Record extracts:
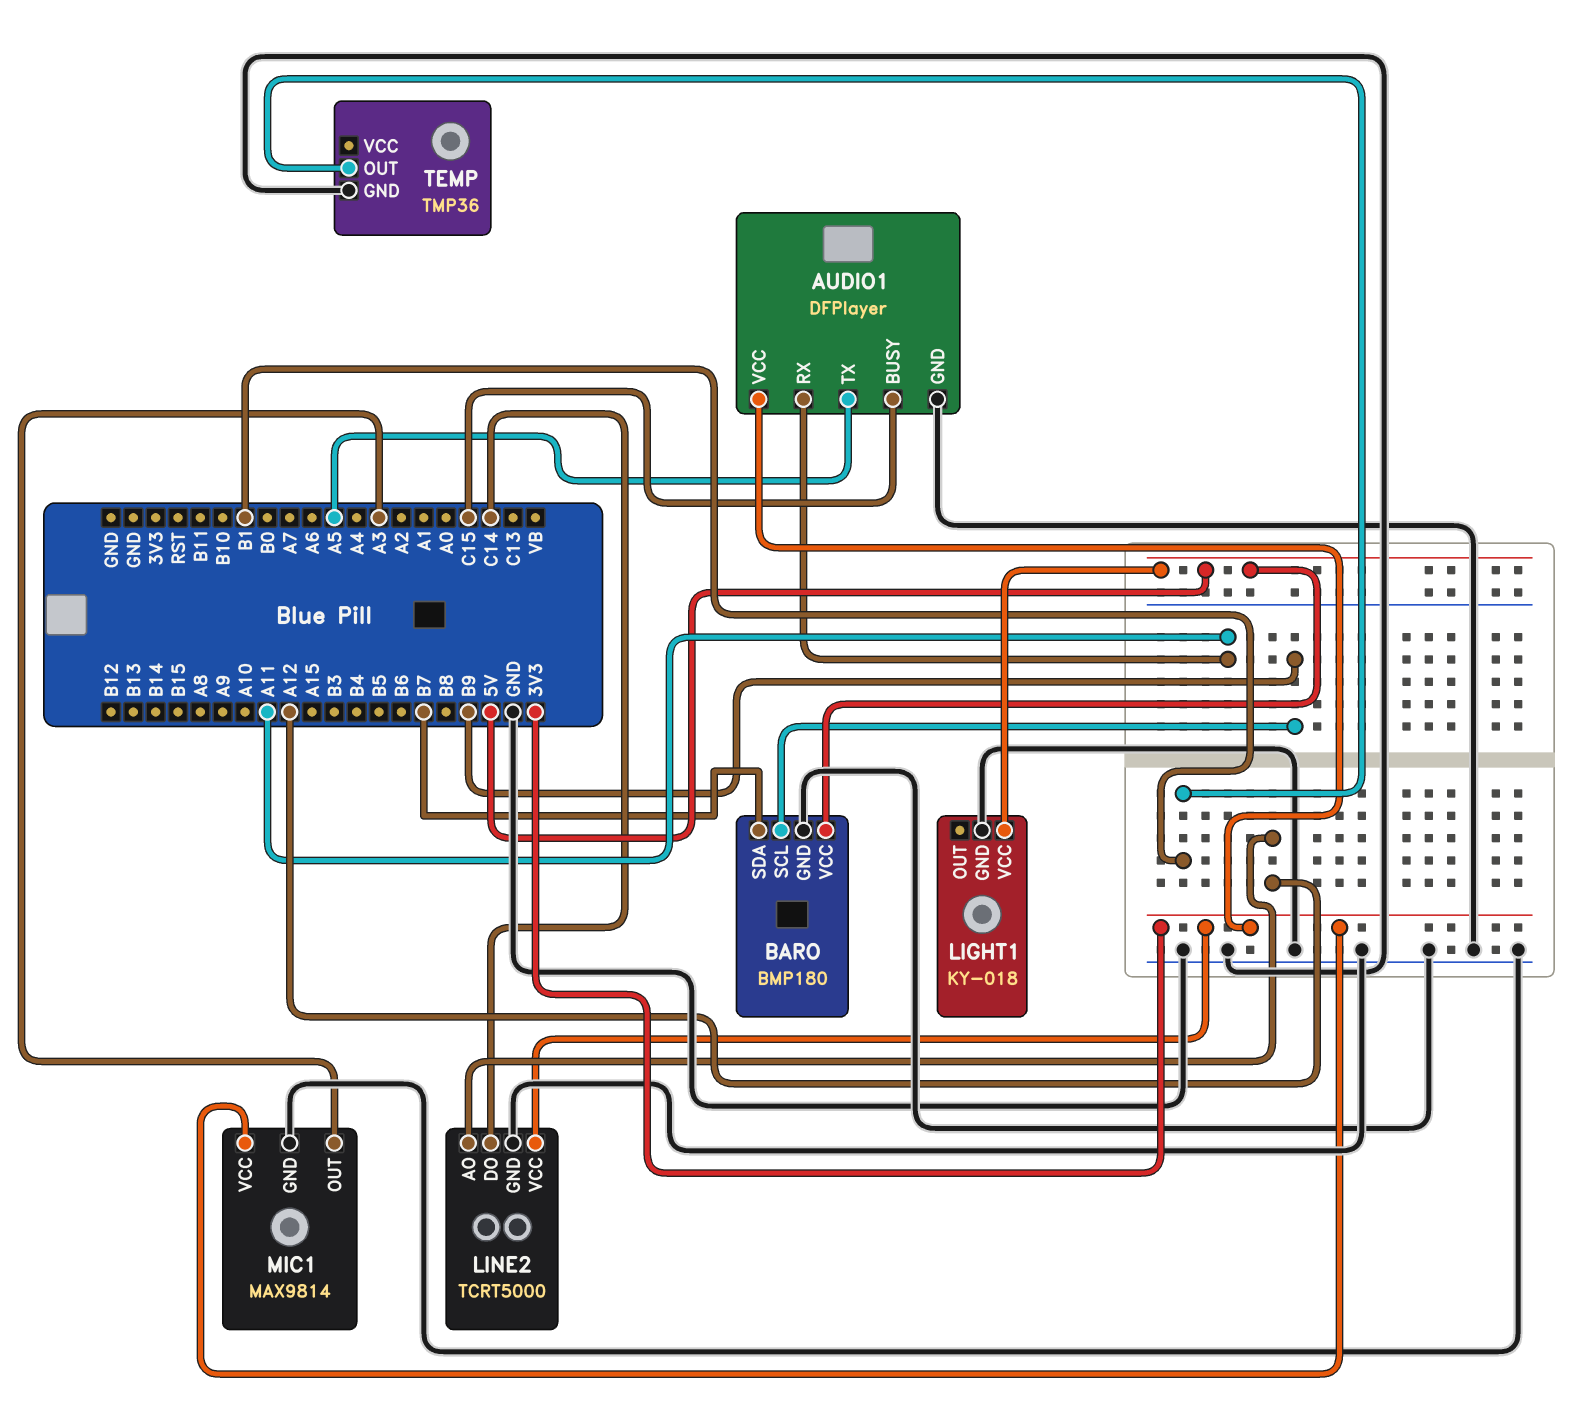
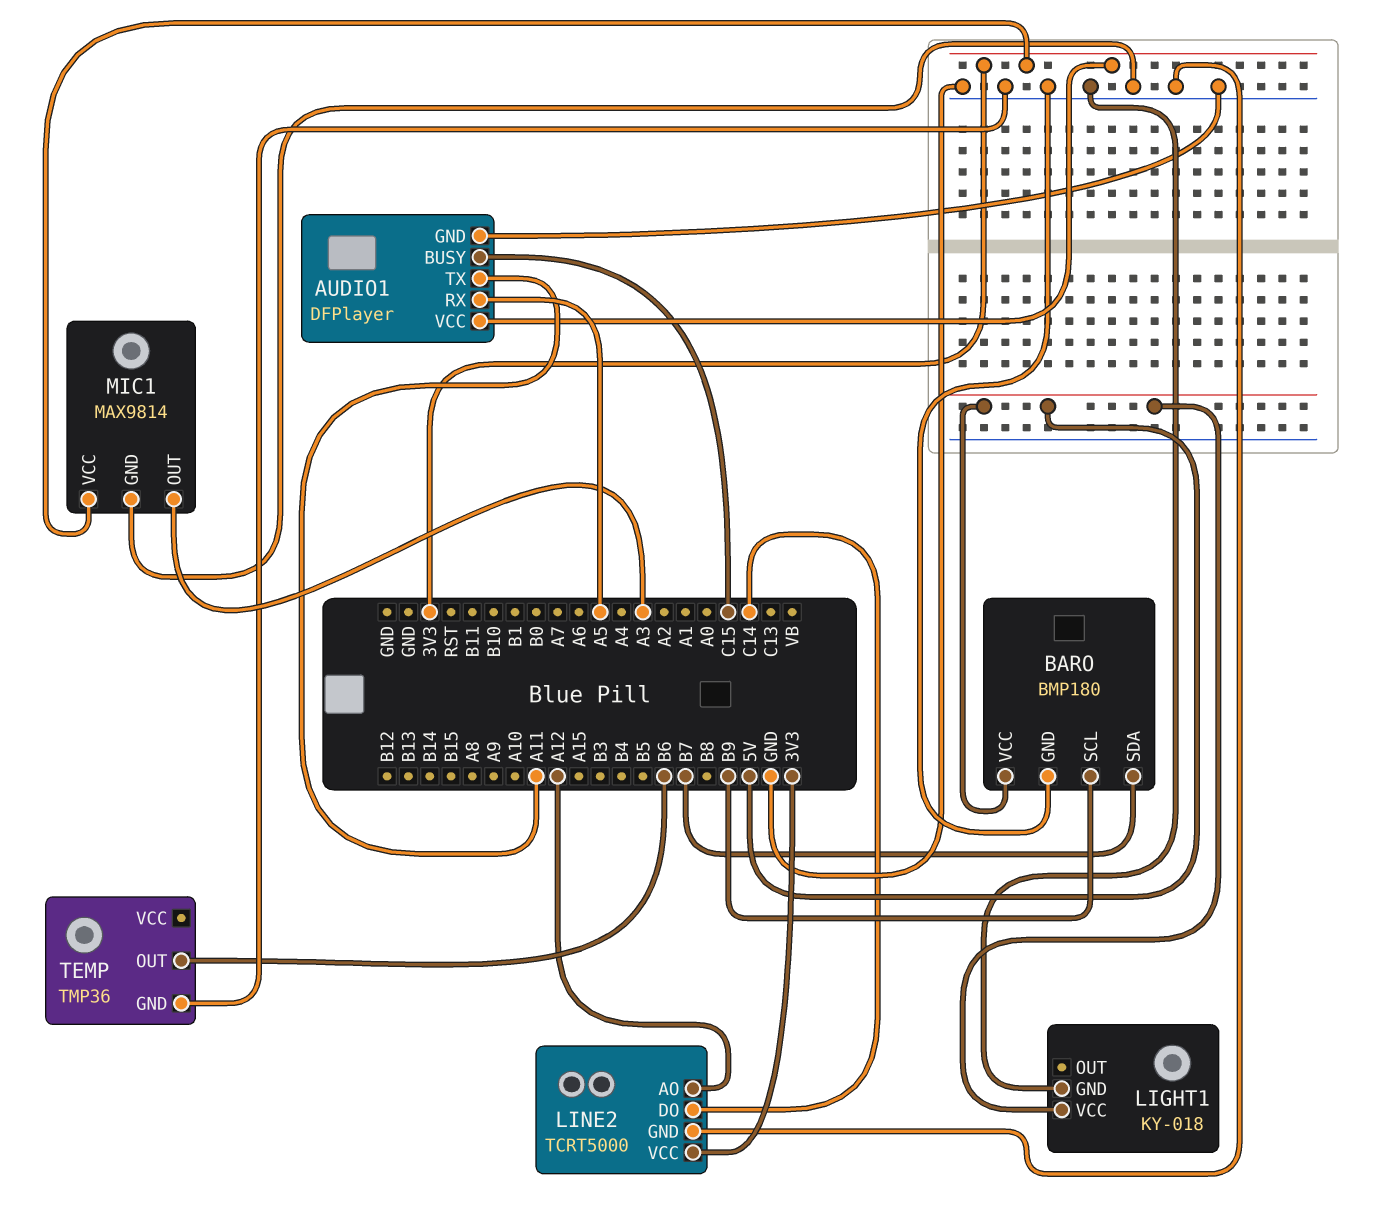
AUDIO1 pin RX: A11 -> A5
AUDIO1 pin TX: A5 -> A11
TEMP pin OUT: B1 -> B6

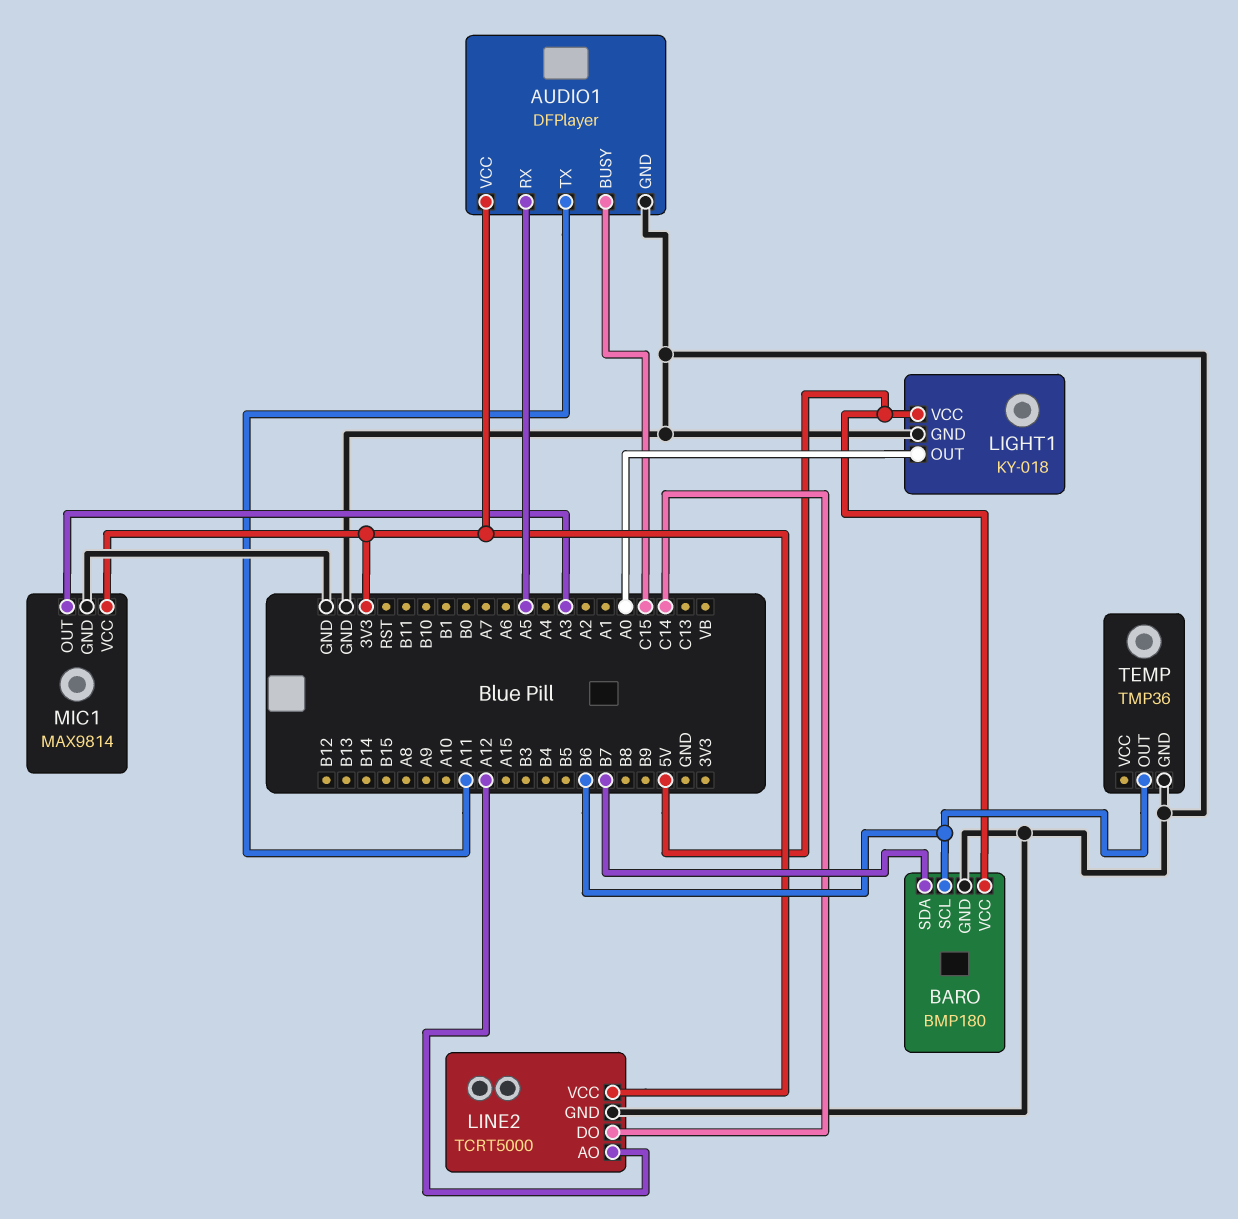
BARO pin SCL: B9 -> B6
LIGHT1 pin OUT: none -> A0

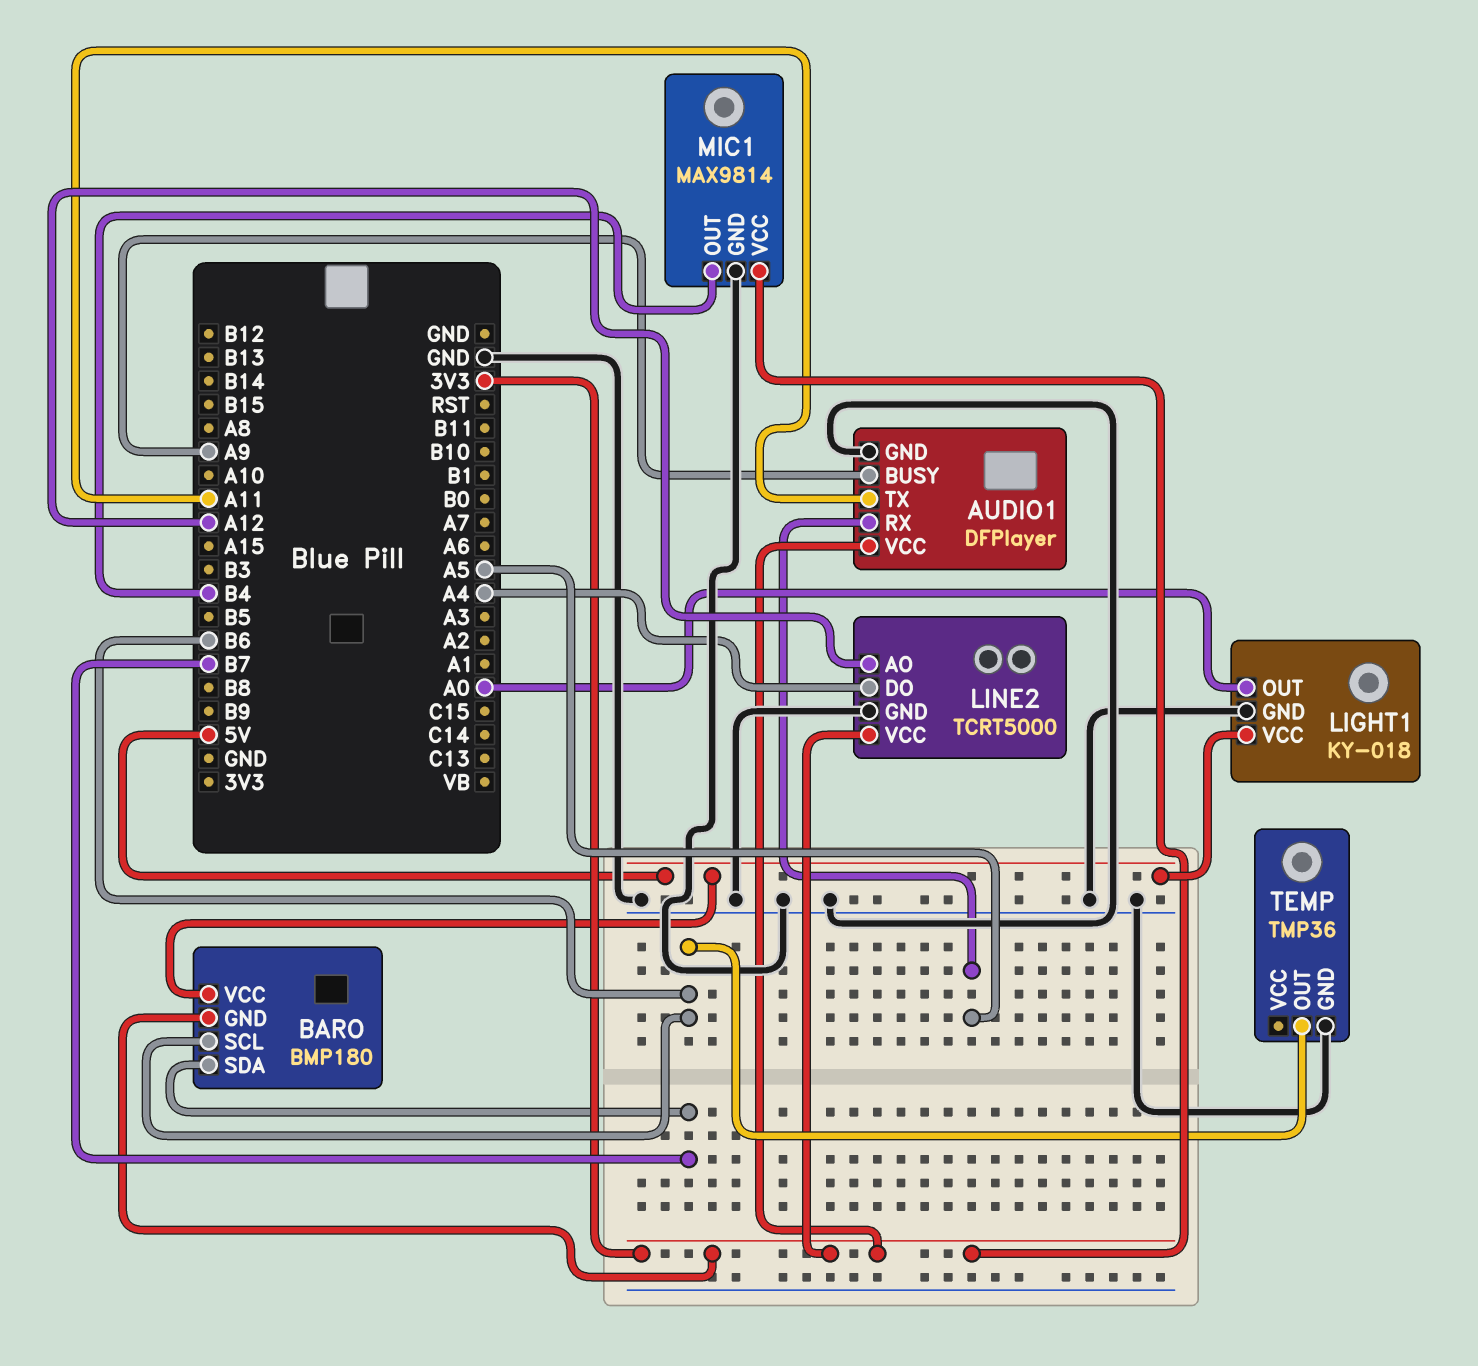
AUDIO1 pin BUSY: C15 -> A9
BARO pin GND: GND -> 3V3
LINE2 pin DO: C14 -> A4
MIC1 pin OUT: A3 -> B4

Exercise goal: Keeping the pictures out, output the records from above exactly and completely.

The answer:
AUDIO1 pin RX: A11 -> A5
AUDIO1 pin TX: A5 -> A11
TEMP pin OUT: B1 -> B6

BARO pin SCL: B9 -> B6
LIGHT1 pin OUT: none -> A0

AUDIO1 pin BUSY: C15 -> A9
BARO pin GND: GND -> 3V3
LINE2 pin DO: C14 -> A4
MIC1 pin OUT: A3 -> B4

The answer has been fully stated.